Where the records below have a line with "SOIL", that line is to be copied.

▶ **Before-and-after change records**
________________________

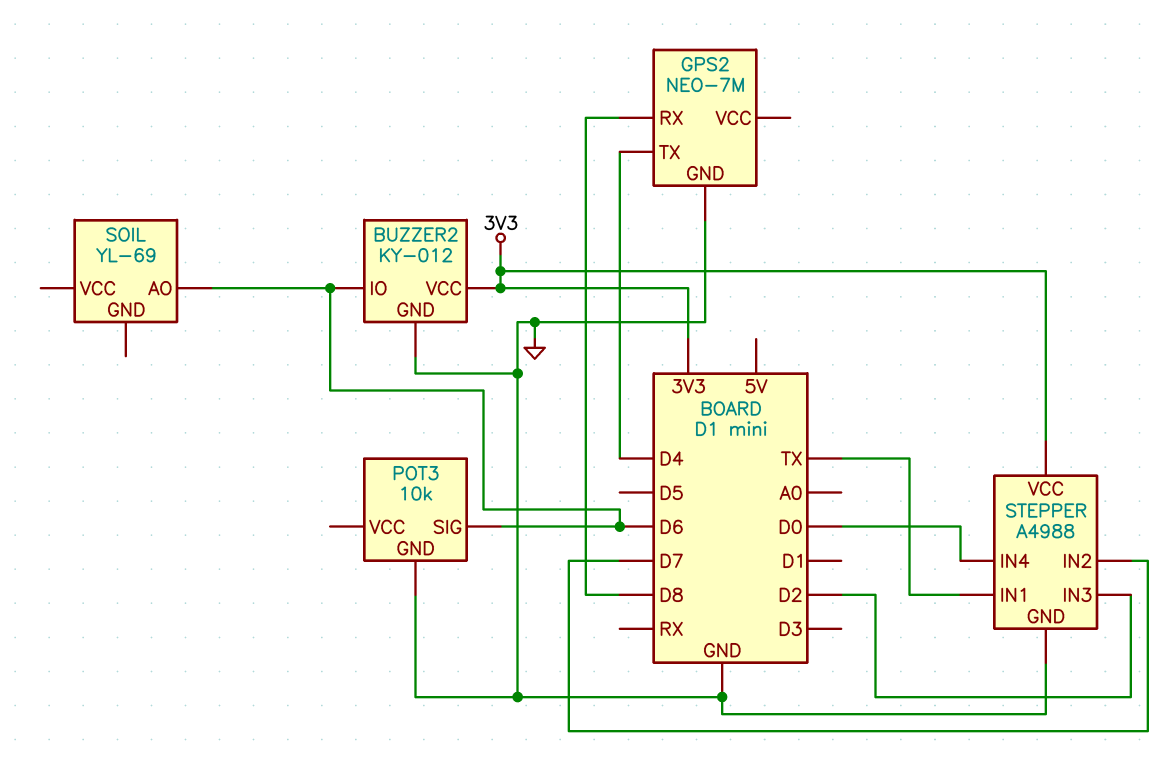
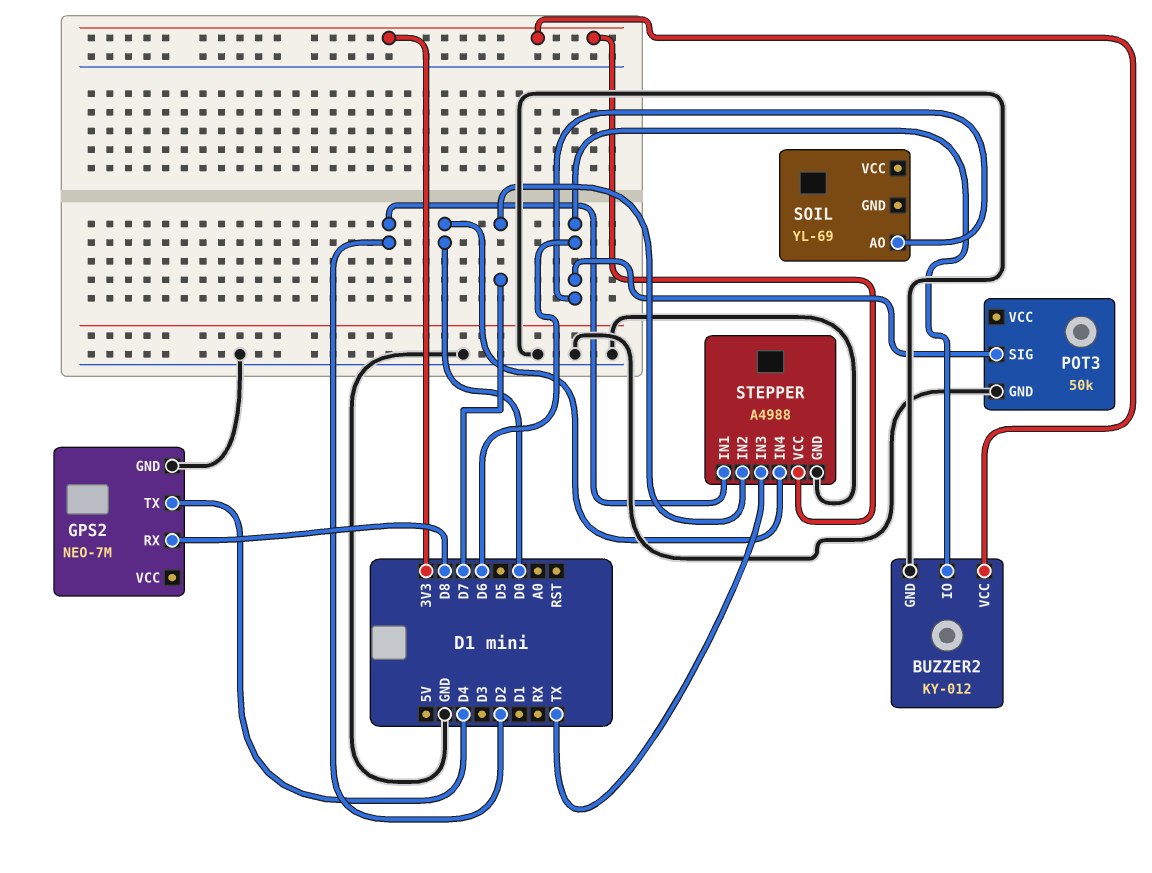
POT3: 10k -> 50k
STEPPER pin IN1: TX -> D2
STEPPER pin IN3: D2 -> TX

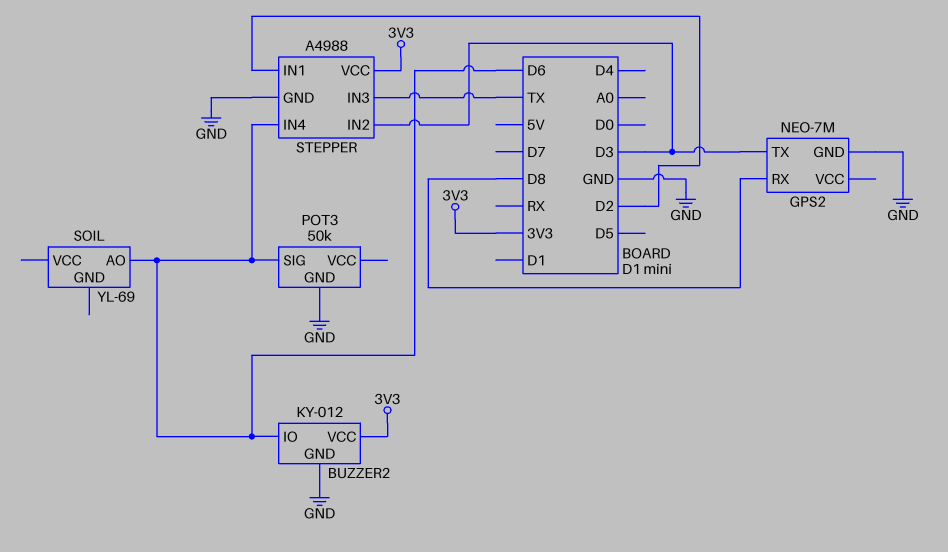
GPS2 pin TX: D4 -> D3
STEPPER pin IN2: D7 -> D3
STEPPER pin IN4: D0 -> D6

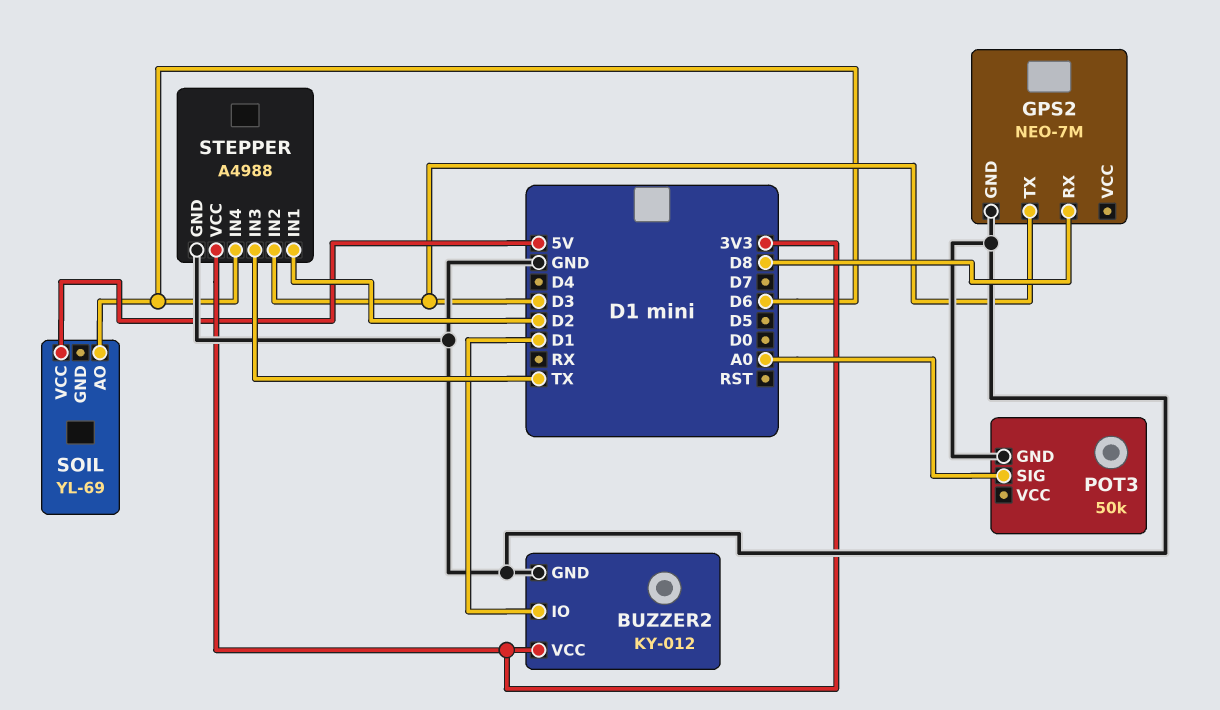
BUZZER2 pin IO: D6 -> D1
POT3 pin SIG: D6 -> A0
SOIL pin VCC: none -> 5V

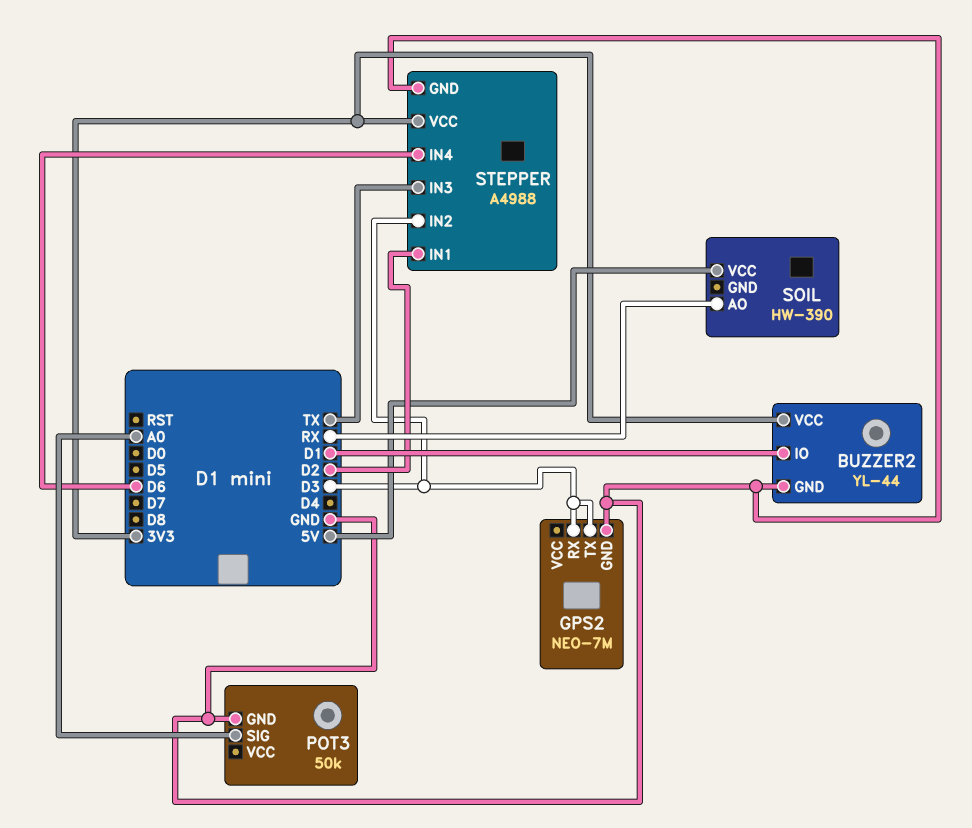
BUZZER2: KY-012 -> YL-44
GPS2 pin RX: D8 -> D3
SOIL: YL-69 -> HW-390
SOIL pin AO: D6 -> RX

________________________

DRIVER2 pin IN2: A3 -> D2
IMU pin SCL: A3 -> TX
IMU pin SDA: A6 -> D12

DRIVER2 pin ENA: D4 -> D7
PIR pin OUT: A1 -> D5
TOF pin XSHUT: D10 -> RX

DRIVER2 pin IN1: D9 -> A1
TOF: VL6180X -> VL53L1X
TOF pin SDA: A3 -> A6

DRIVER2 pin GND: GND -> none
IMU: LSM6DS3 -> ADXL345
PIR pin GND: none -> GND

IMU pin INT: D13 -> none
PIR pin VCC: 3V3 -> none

________________________

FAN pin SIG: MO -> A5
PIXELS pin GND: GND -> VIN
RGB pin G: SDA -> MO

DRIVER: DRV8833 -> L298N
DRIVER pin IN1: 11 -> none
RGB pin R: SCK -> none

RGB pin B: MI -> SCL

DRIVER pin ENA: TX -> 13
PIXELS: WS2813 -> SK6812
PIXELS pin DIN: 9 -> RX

________________________

▶ **OUTPUT BELOW**
SOIL pin VCC: none -> 5V
SOIL: YL-69 -> HW-390
SOIL pin AO: D6 -> RX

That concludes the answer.